[WORK TO BE COMPLETED] Output the whole listing again, exactly as it reads.

[STORED DATA]
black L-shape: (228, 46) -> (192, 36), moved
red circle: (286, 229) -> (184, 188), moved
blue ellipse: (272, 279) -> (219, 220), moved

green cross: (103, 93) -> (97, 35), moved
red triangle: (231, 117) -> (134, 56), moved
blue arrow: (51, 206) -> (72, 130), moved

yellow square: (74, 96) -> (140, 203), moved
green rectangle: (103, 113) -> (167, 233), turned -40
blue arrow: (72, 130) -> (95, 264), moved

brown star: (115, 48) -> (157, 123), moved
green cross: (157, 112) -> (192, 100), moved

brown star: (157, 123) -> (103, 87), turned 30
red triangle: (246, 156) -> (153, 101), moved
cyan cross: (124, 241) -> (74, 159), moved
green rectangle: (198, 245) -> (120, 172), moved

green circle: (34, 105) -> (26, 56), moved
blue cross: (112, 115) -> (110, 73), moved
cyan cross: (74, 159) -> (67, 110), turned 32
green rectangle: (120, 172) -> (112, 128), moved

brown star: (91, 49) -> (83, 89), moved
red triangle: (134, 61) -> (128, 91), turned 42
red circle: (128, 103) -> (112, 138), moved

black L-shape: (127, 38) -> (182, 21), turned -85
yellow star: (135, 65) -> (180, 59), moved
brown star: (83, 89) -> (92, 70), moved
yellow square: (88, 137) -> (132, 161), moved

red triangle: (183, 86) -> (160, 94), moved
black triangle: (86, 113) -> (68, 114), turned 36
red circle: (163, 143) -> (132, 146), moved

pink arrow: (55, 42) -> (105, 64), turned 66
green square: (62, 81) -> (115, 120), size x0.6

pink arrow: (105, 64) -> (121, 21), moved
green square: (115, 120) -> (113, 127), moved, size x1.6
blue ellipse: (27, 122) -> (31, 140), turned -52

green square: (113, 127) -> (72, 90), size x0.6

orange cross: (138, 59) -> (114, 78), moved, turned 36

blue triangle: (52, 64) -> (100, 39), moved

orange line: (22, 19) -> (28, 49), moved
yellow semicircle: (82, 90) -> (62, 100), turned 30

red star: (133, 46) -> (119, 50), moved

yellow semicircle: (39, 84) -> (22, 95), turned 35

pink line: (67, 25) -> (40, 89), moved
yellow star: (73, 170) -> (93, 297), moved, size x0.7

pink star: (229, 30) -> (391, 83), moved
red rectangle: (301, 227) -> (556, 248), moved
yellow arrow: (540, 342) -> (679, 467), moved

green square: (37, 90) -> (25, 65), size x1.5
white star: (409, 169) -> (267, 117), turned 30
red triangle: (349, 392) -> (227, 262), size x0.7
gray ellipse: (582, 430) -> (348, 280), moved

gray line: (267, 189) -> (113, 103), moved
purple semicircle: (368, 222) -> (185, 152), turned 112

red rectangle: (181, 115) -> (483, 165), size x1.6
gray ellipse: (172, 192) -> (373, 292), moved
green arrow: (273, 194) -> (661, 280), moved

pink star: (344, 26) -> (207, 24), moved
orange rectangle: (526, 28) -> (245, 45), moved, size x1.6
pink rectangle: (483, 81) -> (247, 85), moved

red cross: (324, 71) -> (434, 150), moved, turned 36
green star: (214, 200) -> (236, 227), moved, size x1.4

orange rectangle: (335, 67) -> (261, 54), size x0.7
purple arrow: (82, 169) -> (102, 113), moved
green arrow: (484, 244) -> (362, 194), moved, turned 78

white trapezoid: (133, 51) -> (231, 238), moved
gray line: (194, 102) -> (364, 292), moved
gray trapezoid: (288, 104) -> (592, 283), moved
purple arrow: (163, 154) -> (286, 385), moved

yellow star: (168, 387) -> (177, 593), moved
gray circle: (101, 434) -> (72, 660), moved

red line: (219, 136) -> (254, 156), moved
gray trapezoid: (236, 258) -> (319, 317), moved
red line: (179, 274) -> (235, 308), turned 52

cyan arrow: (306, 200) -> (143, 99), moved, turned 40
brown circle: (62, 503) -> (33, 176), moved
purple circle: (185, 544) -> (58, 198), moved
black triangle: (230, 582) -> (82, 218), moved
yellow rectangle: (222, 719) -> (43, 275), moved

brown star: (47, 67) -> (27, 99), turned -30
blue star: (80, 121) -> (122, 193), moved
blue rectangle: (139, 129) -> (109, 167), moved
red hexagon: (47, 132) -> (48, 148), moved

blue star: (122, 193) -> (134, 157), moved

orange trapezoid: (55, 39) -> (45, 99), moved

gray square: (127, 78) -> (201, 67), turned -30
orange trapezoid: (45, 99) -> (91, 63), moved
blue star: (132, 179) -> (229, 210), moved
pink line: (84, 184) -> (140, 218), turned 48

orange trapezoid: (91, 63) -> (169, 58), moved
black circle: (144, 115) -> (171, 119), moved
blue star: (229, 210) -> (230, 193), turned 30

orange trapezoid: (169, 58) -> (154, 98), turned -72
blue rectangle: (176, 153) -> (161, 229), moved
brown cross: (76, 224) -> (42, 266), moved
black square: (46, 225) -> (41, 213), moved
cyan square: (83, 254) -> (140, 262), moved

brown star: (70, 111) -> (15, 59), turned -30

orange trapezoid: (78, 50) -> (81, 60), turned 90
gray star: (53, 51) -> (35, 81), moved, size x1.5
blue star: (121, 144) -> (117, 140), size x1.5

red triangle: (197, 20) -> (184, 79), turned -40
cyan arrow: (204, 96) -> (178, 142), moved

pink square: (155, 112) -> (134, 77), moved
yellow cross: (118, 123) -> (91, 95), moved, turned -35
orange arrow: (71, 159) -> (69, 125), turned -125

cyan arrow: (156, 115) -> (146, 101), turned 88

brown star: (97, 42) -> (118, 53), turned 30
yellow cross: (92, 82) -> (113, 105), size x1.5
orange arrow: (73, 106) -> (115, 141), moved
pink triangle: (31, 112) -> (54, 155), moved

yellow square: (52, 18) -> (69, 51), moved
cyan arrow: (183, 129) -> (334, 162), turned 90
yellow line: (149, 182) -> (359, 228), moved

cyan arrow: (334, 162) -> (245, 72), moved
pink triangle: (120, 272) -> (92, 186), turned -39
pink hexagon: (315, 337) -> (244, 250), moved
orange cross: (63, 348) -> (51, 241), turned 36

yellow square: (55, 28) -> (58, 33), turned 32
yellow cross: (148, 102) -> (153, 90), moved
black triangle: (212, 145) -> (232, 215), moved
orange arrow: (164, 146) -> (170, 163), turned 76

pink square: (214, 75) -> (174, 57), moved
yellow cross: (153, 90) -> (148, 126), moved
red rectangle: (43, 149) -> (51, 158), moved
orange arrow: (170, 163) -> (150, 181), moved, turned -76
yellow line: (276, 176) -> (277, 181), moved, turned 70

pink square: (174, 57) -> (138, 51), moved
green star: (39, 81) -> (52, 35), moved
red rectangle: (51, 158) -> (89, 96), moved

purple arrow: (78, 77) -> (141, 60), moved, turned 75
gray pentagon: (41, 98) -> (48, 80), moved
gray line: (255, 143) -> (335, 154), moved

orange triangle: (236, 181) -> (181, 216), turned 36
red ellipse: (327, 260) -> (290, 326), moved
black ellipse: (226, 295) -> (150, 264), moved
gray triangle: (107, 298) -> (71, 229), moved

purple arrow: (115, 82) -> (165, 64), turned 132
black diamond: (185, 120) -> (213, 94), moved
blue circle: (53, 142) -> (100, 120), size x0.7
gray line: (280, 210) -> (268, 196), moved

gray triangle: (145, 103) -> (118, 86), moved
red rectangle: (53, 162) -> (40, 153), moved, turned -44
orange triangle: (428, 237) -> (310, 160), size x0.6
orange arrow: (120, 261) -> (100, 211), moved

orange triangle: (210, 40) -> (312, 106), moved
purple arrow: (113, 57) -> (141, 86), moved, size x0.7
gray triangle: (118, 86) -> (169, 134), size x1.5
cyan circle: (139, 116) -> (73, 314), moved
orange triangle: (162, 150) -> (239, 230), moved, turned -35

[TASK SOLUTION]
black L-shape: (228, 46) -> (192, 36), moved
red circle: (286, 229) -> (184, 188), moved
blue ellipse: (272, 279) -> (219, 220), moved

green cross: (103, 93) -> (97, 35), moved
red triangle: (231, 117) -> (134, 56), moved
blue arrow: (51, 206) -> (72, 130), moved

yellow square: (74, 96) -> (140, 203), moved
green rectangle: (103, 113) -> (167, 233), turned -40
blue arrow: (72, 130) -> (95, 264), moved

brown star: (115, 48) -> (157, 123), moved
green cross: (157, 112) -> (192, 100), moved

brown star: (157, 123) -> (103, 87), turned 30
red triangle: (246, 156) -> (153, 101), moved
cyan cross: (124, 241) -> (74, 159), moved
green rectangle: (198, 245) -> (120, 172), moved

green circle: (34, 105) -> (26, 56), moved
blue cross: (112, 115) -> (110, 73), moved
cyan cross: (74, 159) -> (67, 110), turned 32
green rectangle: (120, 172) -> (112, 128), moved

brown star: (91, 49) -> (83, 89), moved
red triangle: (134, 61) -> (128, 91), turned 42
red circle: (128, 103) -> (112, 138), moved

black L-shape: (127, 38) -> (182, 21), turned -85
yellow star: (135, 65) -> (180, 59), moved
brown star: (83, 89) -> (92, 70), moved
yellow square: (88, 137) -> (132, 161), moved

red triangle: (183, 86) -> (160, 94), moved
black triangle: (86, 113) -> (68, 114), turned 36
red circle: (163, 143) -> (132, 146), moved

pink arrow: (55, 42) -> (105, 64), turned 66
green square: (62, 81) -> (115, 120), size x0.6

pink arrow: (105, 64) -> (121, 21), moved
green square: (115, 120) -> (113, 127), moved, size x1.6
blue ellipse: (27, 122) -> (31, 140), turned -52

green square: (113, 127) -> (72, 90), size x0.6

orange cross: (138, 59) -> (114, 78), moved, turned 36

blue triangle: (52, 64) -> (100, 39), moved

orange line: (22, 19) -> (28, 49), moved
yellow semicircle: (82, 90) -> (62, 100), turned 30

red star: (133, 46) -> (119, 50), moved

yellow semicircle: (39, 84) -> (22, 95), turned 35

pink line: (67, 25) -> (40, 89), moved
yellow star: (73, 170) -> (93, 297), moved, size x0.7

pink star: (229, 30) -> (391, 83), moved
red rectangle: (301, 227) -> (556, 248), moved
yellow arrow: (540, 342) -> (679, 467), moved

green square: (37, 90) -> (25, 65), size x1.5
white star: (409, 169) -> (267, 117), turned 30
red triangle: (349, 392) -> (227, 262), size x0.7
gray ellipse: (582, 430) -> (348, 280), moved

gray line: (267, 189) -> (113, 103), moved
purple semicircle: (368, 222) -> (185, 152), turned 112

red rectangle: (181, 115) -> (483, 165), size x1.6
gray ellipse: (172, 192) -> (373, 292), moved
green arrow: (273, 194) -> (661, 280), moved

pink star: (344, 26) -> (207, 24), moved
orange rectangle: (526, 28) -> (245, 45), moved, size x1.6
pink rectangle: (483, 81) -> (247, 85), moved

red cross: (324, 71) -> (434, 150), moved, turned 36
green star: (214, 200) -> (236, 227), moved, size x1.4

orange rectangle: (335, 67) -> (261, 54), size x0.7
purple arrow: (82, 169) -> (102, 113), moved
green arrow: (484, 244) -> (362, 194), moved, turned 78

white trapezoid: (133, 51) -> (231, 238), moved
gray line: (194, 102) -> (364, 292), moved
gray trapezoid: (288, 104) -> (592, 283), moved
purple arrow: (163, 154) -> (286, 385), moved

yellow star: (168, 387) -> (177, 593), moved
gray circle: (101, 434) -> (72, 660), moved

red line: (219, 136) -> (254, 156), moved
gray trapezoid: (236, 258) -> (319, 317), moved
red line: (179, 274) -> (235, 308), turned 52

cyan arrow: (306, 200) -> (143, 99), moved, turned 40
brown circle: (62, 503) -> (33, 176), moved
purple circle: (185, 544) -> (58, 198), moved
black triangle: (230, 582) -> (82, 218), moved
yellow rectangle: (222, 719) -> (43, 275), moved

brown star: (47, 67) -> (27, 99), turned -30
blue star: (80, 121) -> (122, 193), moved
blue rectangle: (139, 129) -> (109, 167), moved
red hexagon: (47, 132) -> (48, 148), moved

blue star: (122, 193) -> (134, 157), moved

orange trapezoid: (55, 39) -> (45, 99), moved

gray square: (127, 78) -> (201, 67), turned -30
orange trapezoid: (45, 99) -> (91, 63), moved
blue star: (132, 179) -> (229, 210), moved
pink line: (84, 184) -> (140, 218), turned 48

orange trapezoid: (91, 63) -> (169, 58), moved
black circle: (144, 115) -> (171, 119), moved
blue star: (229, 210) -> (230, 193), turned 30

orange trapezoid: (169, 58) -> (154, 98), turned -72
blue rectangle: (176, 153) -> (161, 229), moved
brown cross: (76, 224) -> (42, 266), moved
black square: (46, 225) -> (41, 213), moved
cyan square: (83, 254) -> (140, 262), moved

brown star: (70, 111) -> (15, 59), turned -30

orange trapezoid: (78, 50) -> (81, 60), turned 90
gray star: (53, 51) -> (35, 81), moved, size x1.5
blue star: (121, 144) -> (117, 140), size x1.5

red triangle: (197, 20) -> (184, 79), turned -40
cyan arrow: (204, 96) -> (178, 142), moved

pink square: (155, 112) -> (134, 77), moved
yellow cross: (118, 123) -> (91, 95), moved, turned -35
orange arrow: (71, 159) -> (69, 125), turned -125

cyan arrow: (156, 115) -> (146, 101), turned 88

brown star: (97, 42) -> (118, 53), turned 30
yellow cross: (92, 82) -> (113, 105), size x1.5
orange arrow: (73, 106) -> (115, 141), moved
pink triangle: (31, 112) -> (54, 155), moved

yellow square: (52, 18) -> (69, 51), moved
cyan arrow: (183, 129) -> (334, 162), turned 90
yellow line: (149, 182) -> (359, 228), moved

cyan arrow: (334, 162) -> (245, 72), moved
pink triangle: (120, 272) -> (92, 186), turned -39
pink hexagon: (315, 337) -> (244, 250), moved
orange cross: (63, 348) -> (51, 241), turned 36

yellow square: (55, 28) -> (58, 33), turned 32
yellow cross: (148, 102) -> (153, 90), moved
black triangle: (212, 145) -> (232, 215), moved
orange arrow: (164, 146) -> (170, 163), turned 76

pink square: (214, 75) -> (174, 57), moved
yellow cross: (153, 90) -> (148, 126), moved
red rectangle: (43, 149) -> (51, 158), moved
orange arrow: (170, 163) -> (150, 181), moved, turned -76
yellow line: (276, 176) -> (277, 181), moved, turned 70

pink square: (174, 57) -> (138, 51), moved
green star: (39, 81) -> (52, 35), moved
red rectangle: (51, 158) -> (89, 96), moved

purple arrow: (78, 77) -> (141, 60), moved, turned 75
gray pentagon: (41, 98) -> (48, 80), moved
gray line: (255, 143) -> (335, 154), moved

orange triangle: (236, 181) -> (181, 216), turned 36
red ellipse: (327, 260) -> (290, 326), moved
black ellipse: (226, 295) -> (150, 264), moved
gray triangle: (107, 298) -> (71, 229), moved

purple arrow: (115, 82) -> (165, 64), turned 132
black diamond: (185, 120) -> (213, 94), moved
blue circle: (53, 142) -> (100, 120), size x0.7
gray line: (280, 210) -> (268, 196), moved

gray triangle: (145, 103) -> (118, 86), moved
red rectangle: (53, 162) -> (40, 153), moved, turned -44
orange triangle: (428, 237) -> (310, 160), size x0.6
orange arrow: (120, 261) -> (100, 211), moved

orange triangle: (210, 40) -> (312, 106), moved
purple arrow: (113, 57) -> (141, 86), moved, size x0.7
gray triangle: (118, 86) -> (169, 134), size x1.5
cyan circle: (139, 116) -> (73, 314), moved
orange triangle: (162, 150) -> (239, 230), moved, turned -35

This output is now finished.